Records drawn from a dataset
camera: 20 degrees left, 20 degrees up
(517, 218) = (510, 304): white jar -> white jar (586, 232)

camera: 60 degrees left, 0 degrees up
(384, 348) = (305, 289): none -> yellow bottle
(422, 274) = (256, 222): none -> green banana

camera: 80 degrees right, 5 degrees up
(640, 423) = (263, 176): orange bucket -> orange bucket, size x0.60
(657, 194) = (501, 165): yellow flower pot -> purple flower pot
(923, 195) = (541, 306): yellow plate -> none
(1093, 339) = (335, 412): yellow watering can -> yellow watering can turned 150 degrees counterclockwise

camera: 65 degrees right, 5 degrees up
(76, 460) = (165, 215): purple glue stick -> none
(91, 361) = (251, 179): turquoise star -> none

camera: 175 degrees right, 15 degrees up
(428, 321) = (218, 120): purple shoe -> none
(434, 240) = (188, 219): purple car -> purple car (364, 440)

*What needs to be done:*
What is wanted is every line above, written out exactly.

*Result:*
camera: 20 degrees left, 20 degrees up
(517, 218) = (510, 304): white jar -> white jar (586, 232)

camera: 60 degrees left, 0 degrees up
(384, 348) = (305, 289): none -> yellow bottle
(422, 274) = (256, 222): none -> green banana

camera: 80 degrees right, 5 degrees up
(640, 423) = (263, 176): orange bucket -> orange bucket, size x0.60
(657, 194) = (501, 165): yellow flower pot -> purple flower pot
(923, 195) = (541, 306): yellow plate -> none
(1093, 339) = (335, 412): yellow watering can -> yellow watering can turned 150 degrees counterclockwise

camera: 65 degrees right, 5 degrees up
(76, 460) = (165, 215): purple glue stick -> none
(91, 361) = (251, 179): turquoise star -> none

camera: 175 degrees right, 15 degrees up
(428, 321) = (218, 120): purple shoe -> none
(434, 240) = (188, 219): purple car -> purple car (364, 440)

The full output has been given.